• PROMPT
Quote, exactly, the line holding "T3: NPN 2N3904" and all lines after it to the end of the records below. Exclude pictures.

-.-.-

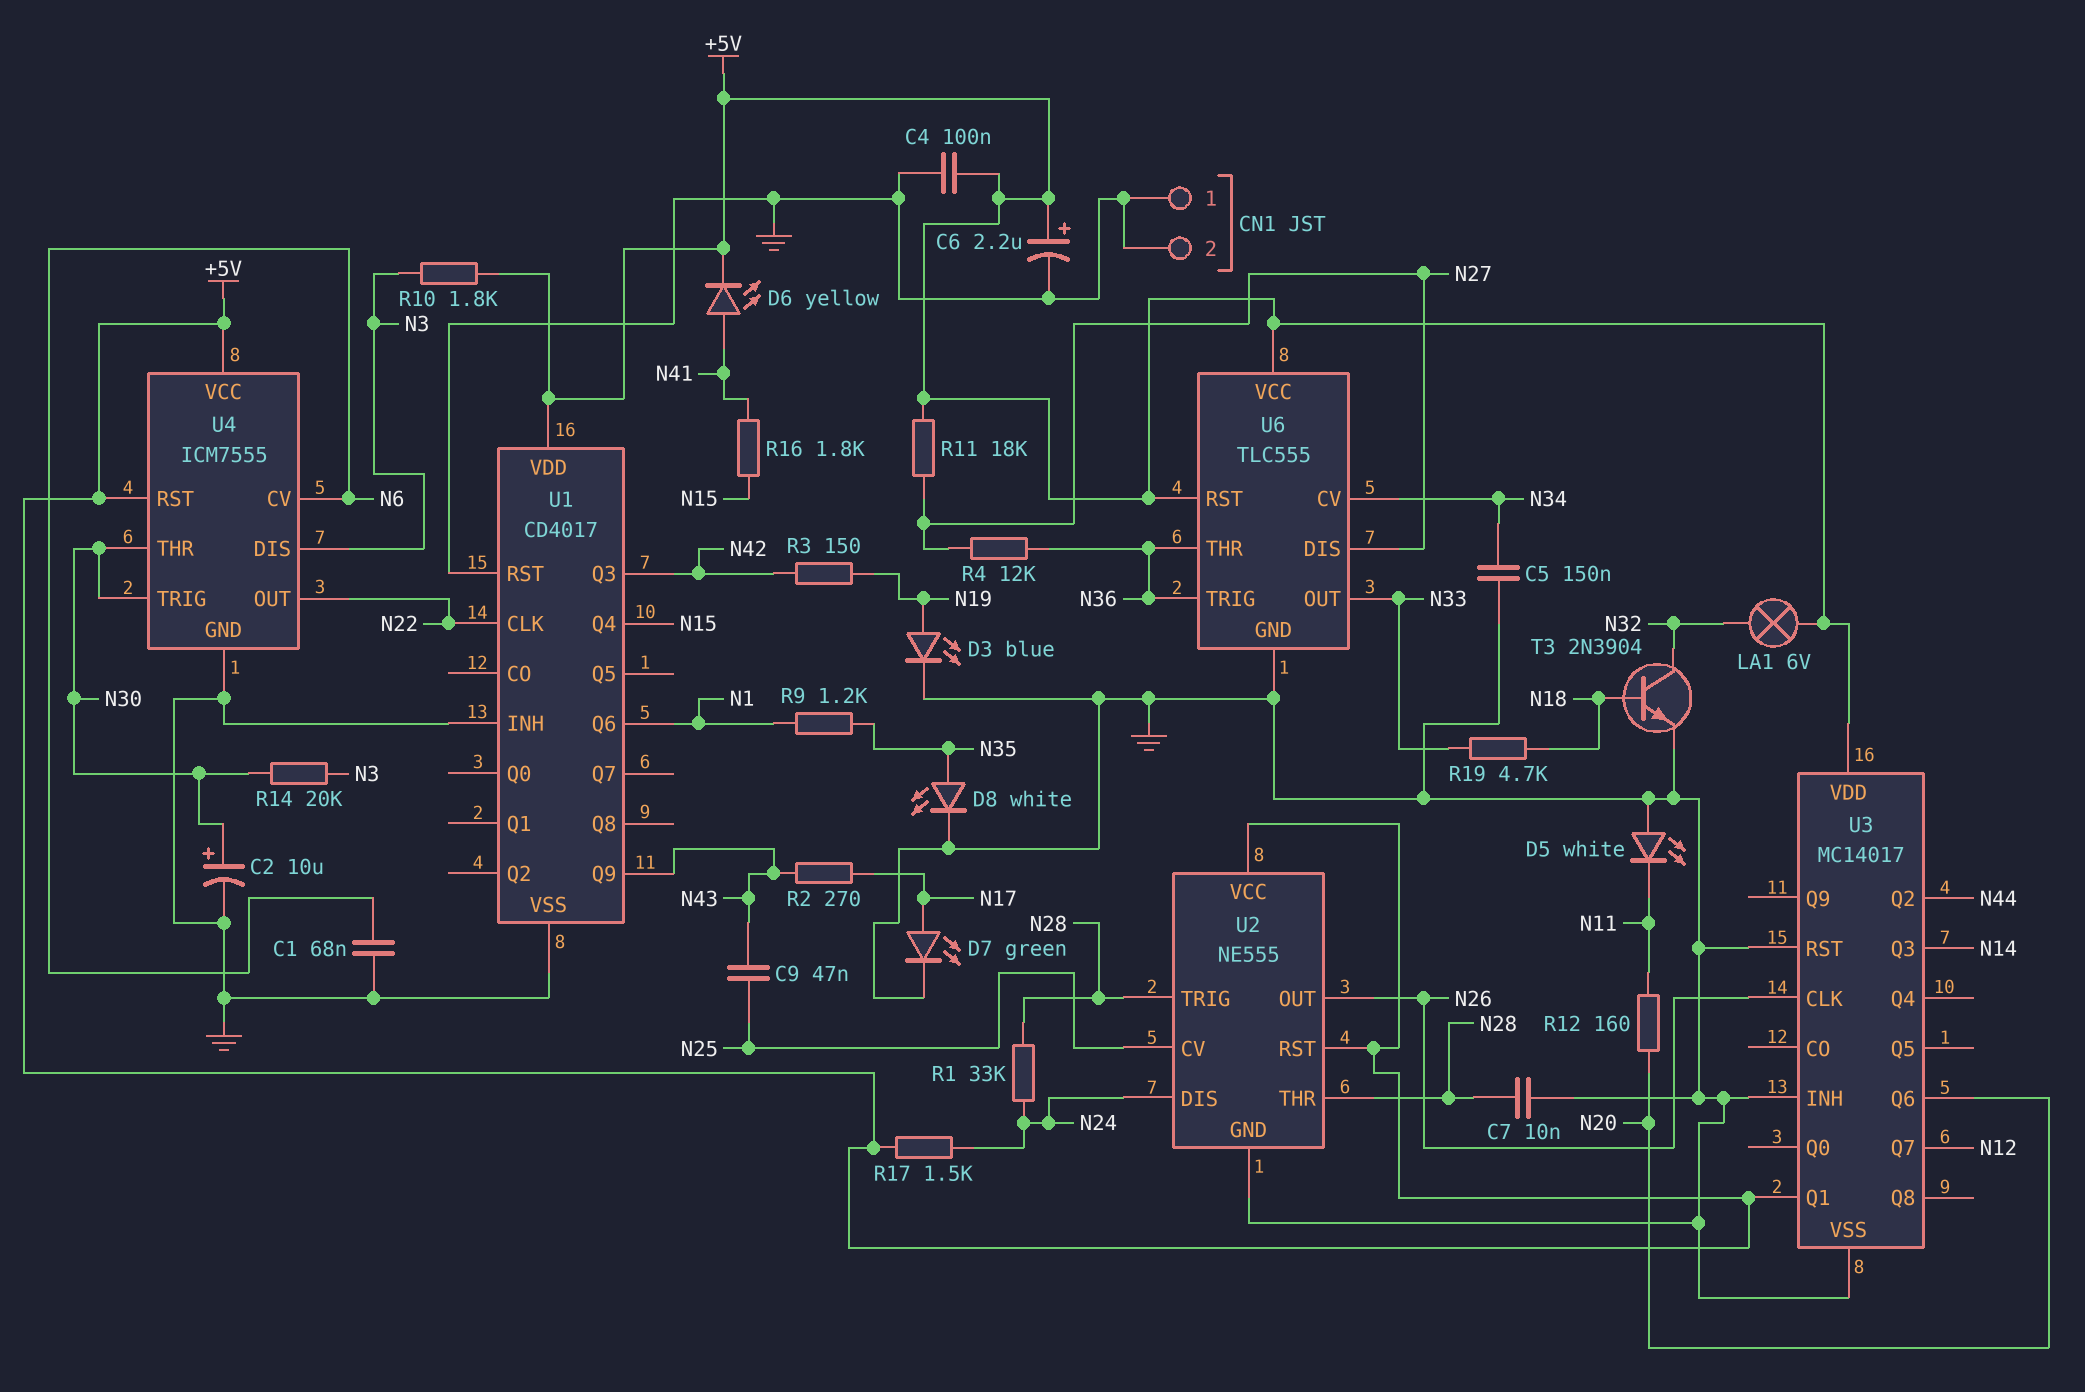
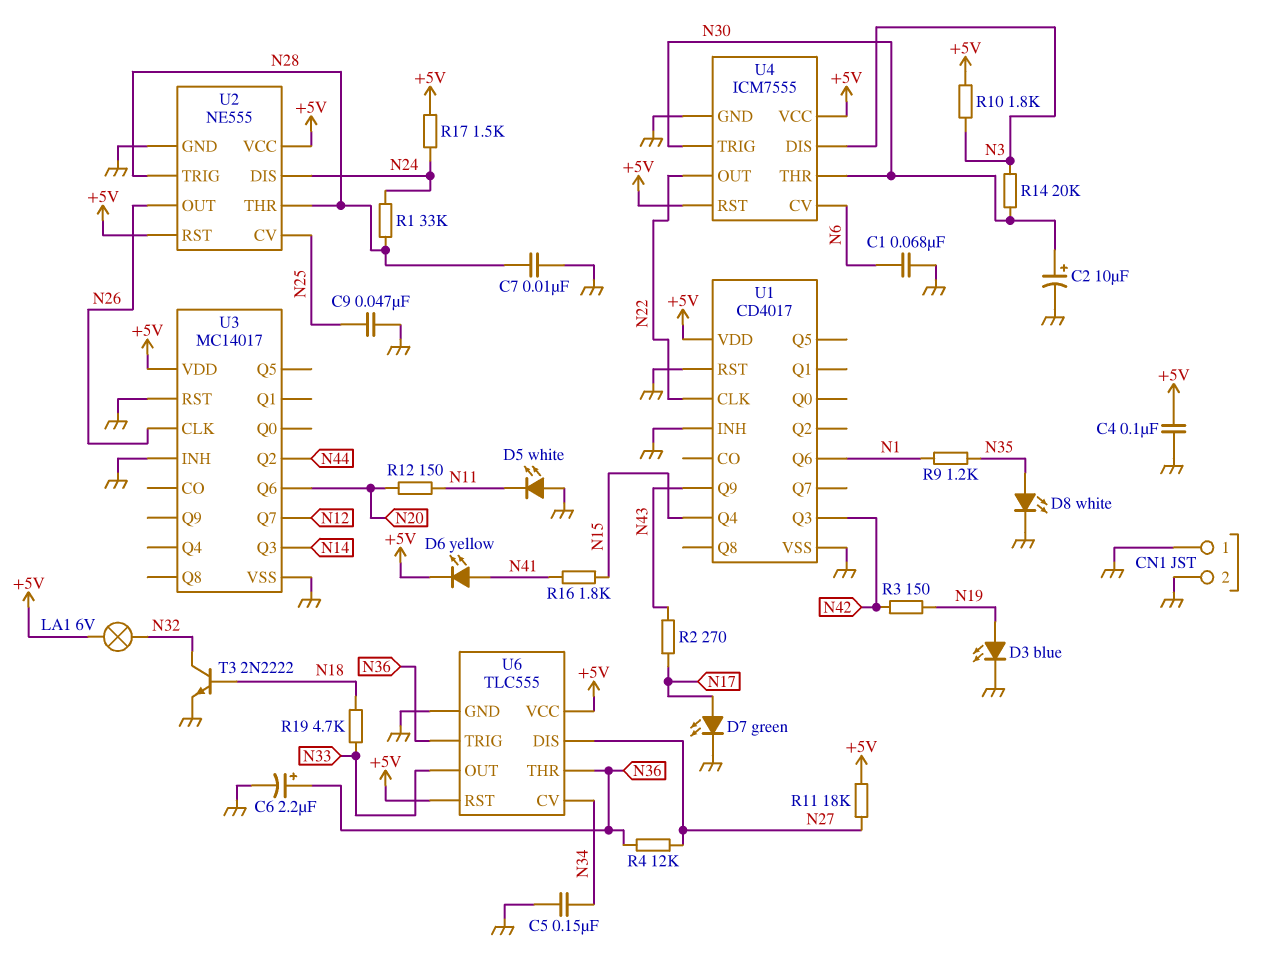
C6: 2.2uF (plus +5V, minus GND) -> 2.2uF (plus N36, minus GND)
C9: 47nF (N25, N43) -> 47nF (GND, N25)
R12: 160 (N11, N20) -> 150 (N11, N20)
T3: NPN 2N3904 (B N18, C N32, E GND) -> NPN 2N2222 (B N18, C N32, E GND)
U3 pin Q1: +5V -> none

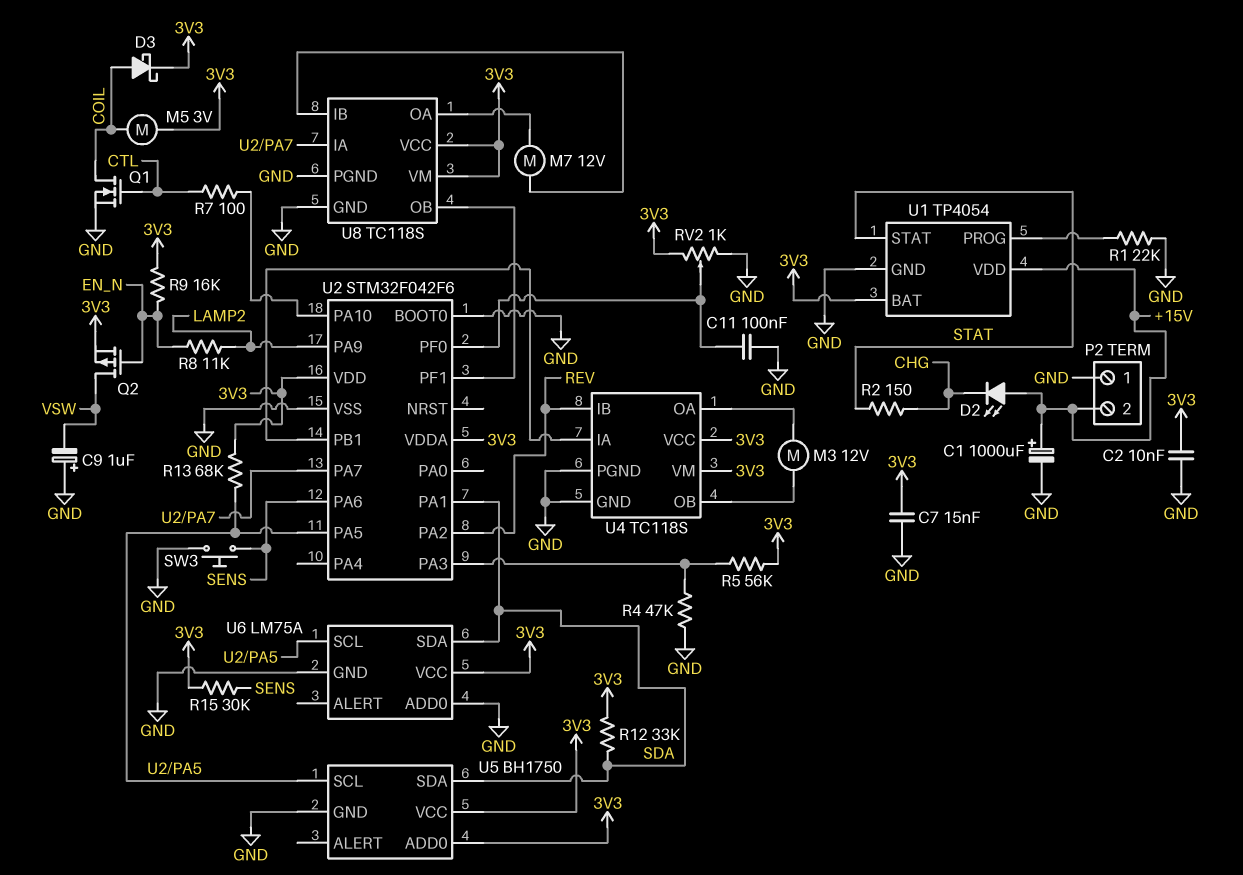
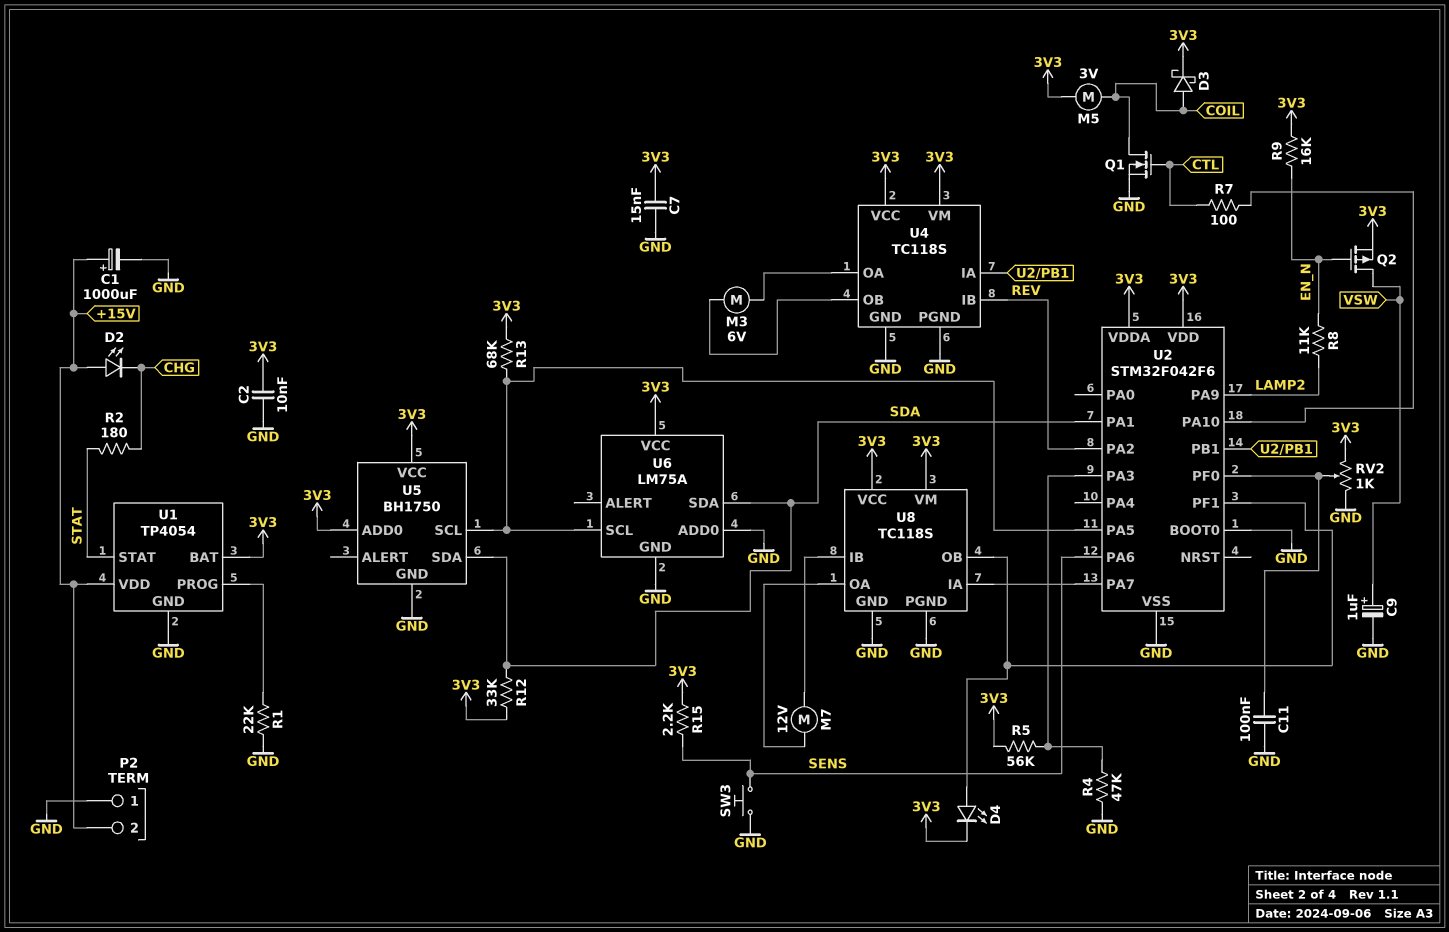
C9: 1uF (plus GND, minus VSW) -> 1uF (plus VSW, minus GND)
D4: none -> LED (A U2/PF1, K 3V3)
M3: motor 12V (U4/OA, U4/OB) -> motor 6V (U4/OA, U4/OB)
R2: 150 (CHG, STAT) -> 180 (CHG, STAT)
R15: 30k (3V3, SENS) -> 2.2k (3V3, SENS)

-.-.-

• ANSWER SPACE
T3: NPN 2N3904 (B N18, C N32, E GND) -> NPN 2N2222 (B N18, C N32, E GND)
U3 pin Q1: +5V -> none

C9: 1uF (plus GND, minus VSW) -> 1uF (plus VSW, minus GND)
D4: none -> LED (A U2/PF1, K 3V3)
M3: motor 12V (U4/OA, U4/OB) -> motor 6V (U4/OA, U4/OB)
R2: 150 (CHG, STAT) -> 180 (CHG, STAT)
R15: 30k (3V3, SENS) -> 2.2k (3V3, SENS)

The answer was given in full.